> _Data section_:
= = =

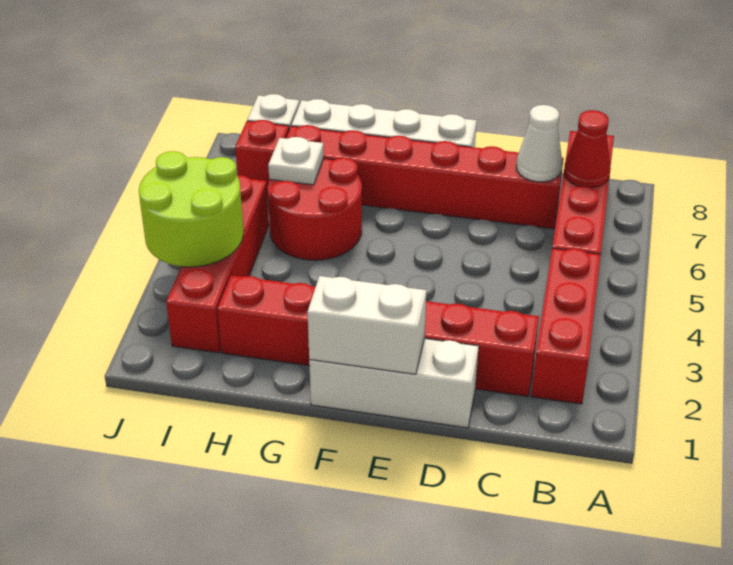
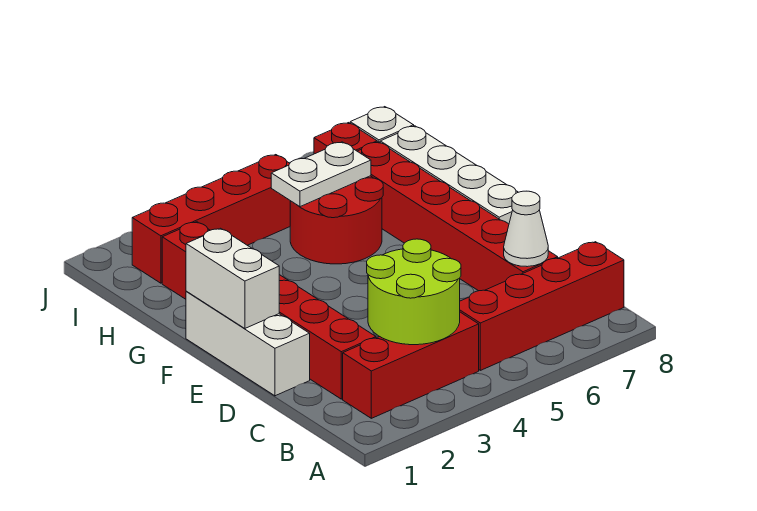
red cone B7 level 2 -> none
white plate H6 level 2 -> white plate H5:H6 level 2
lime round brick I3:J4 level 2 -> lime round brick B3:C4 level 2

= = =

> _Try it_: An exact reproduction of the data above is required, with every picture removed.

> _Problem solution_:
red cone B7 level 2 -> none
white plate H6 level 2 -> white plate H5:H6 level 2
lime round brick I3:J4 level 2 -> lime round brick B3:C4 level 2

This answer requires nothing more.